(Spatial reasoning data)
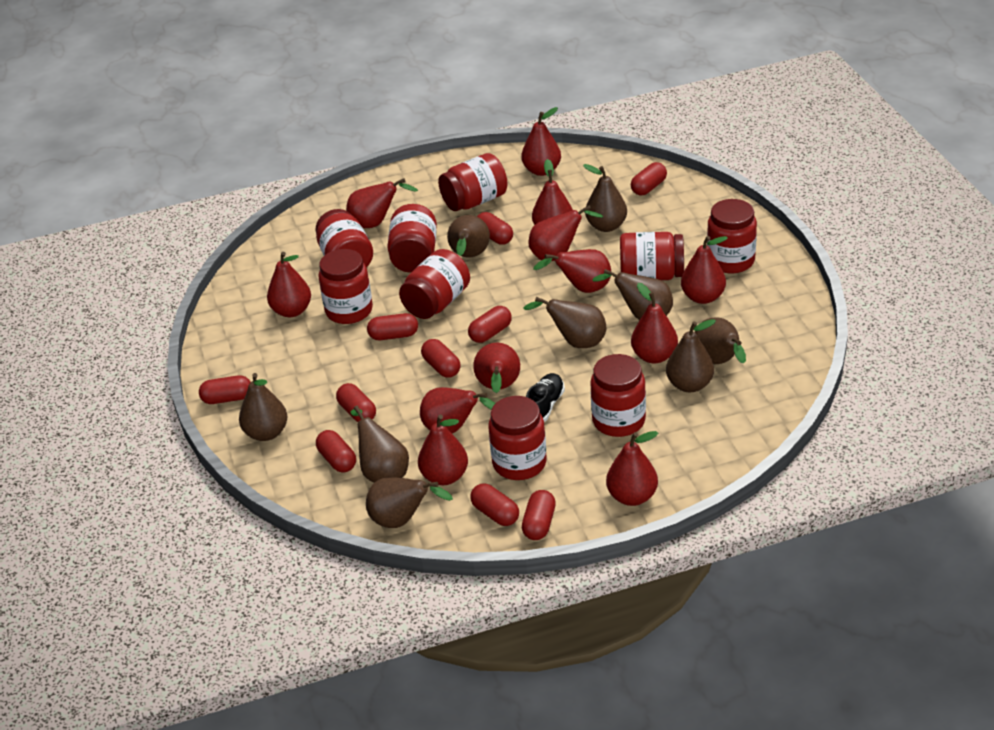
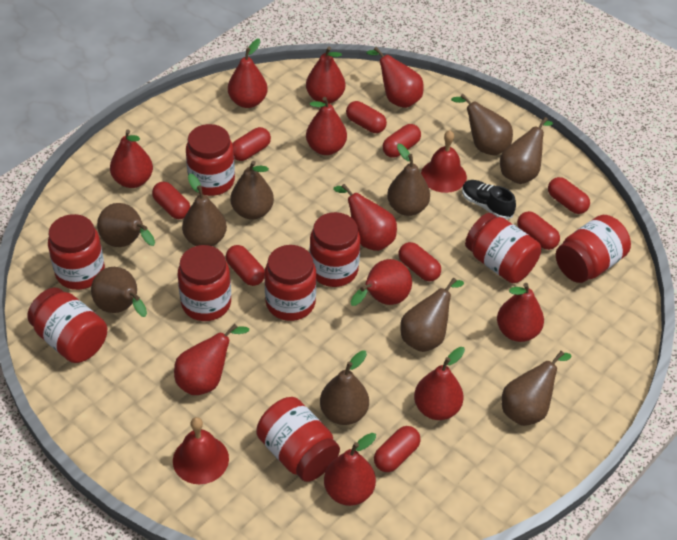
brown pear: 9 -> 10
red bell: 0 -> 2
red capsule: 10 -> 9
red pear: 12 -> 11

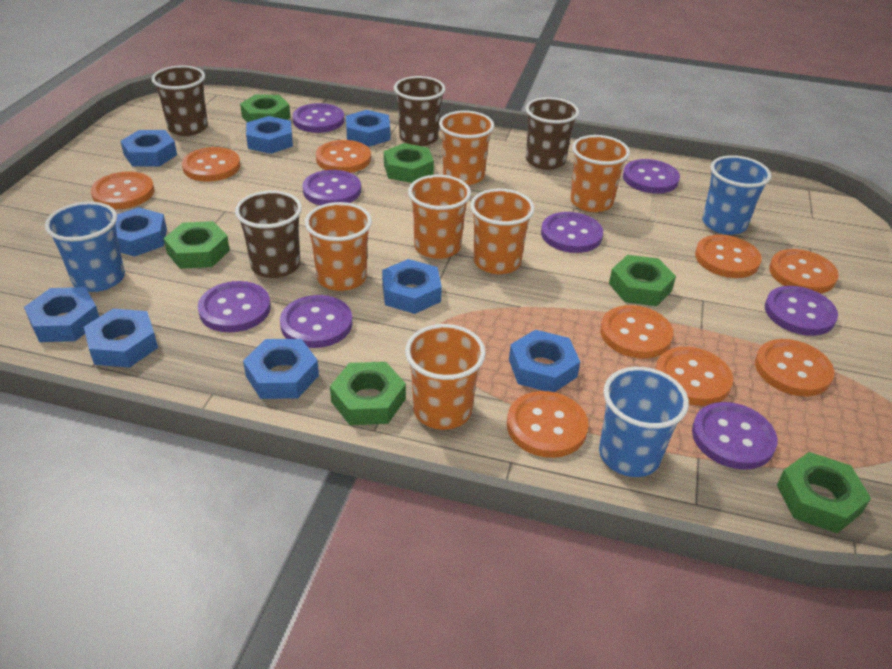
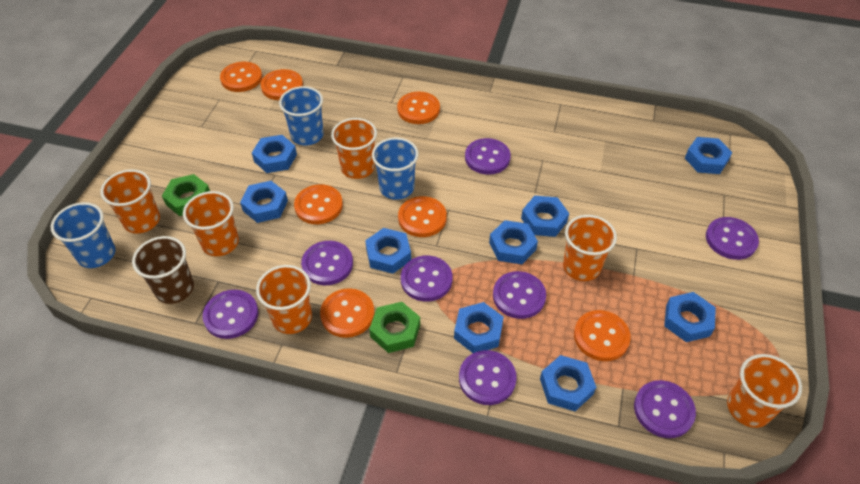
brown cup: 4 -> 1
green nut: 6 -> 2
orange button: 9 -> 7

DIRECTIONS - Give the records again exactly, without pictures.

EXERCISE RESULT -
brown pear: 9 -> 10
red bell: 0 -> 2
red capsule: 10 -> 9
red pear: 12 -> 11

brown cup: 4 -> 1
green nut: 6 -> 2
orange button: 9 -> 7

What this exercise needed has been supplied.